**EXERCISE DETAILS:** Put the lines below into a Markdown table with the columns "Number" and "Motion line", one row per line and blank lines skipped. Leave the pictures out of your answer.

>> Begin RECORDS TO PROCESS

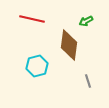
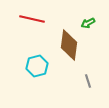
green arrow: moved 2 px right, 2 px down
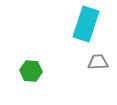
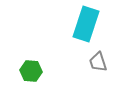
gray trapezoid: rotated 105 degrees counterclockwise
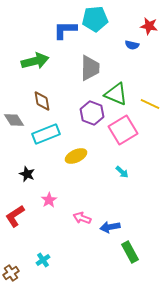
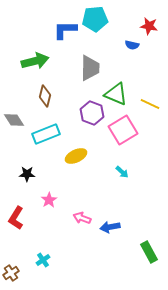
brown diamond: moved 3 px right, 5 px up; rotated 25 degrees clockwise
black star: rotated 21 degrees counterclockwise
red L-shape: moved 1 px right, 2 px down; rotated 25 degrees counterclockwise
green rectangle: moved 19 px right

>> End RECORDS TO PROCESS

**OUTPUT OF THE EXERCISE:**
| Number | Motion line |
|---|---|
| 1 | green arrow: moved 2 px right, 2 px down |
| 2 | gray trapezoid: rotated 105 degrees counterclockwise |
| 3 | brown diamond: moved 3 px right, 5 px up; rotated 25 degrees clockwise |
| 4 | black star: rotated 21 degrees counterclockwise |
| 5 | red L-shape: moved 1 px right, 2 px down; rotated 25 degrees counterclockwise |
| 6 | green rectangle: moved 19 px right |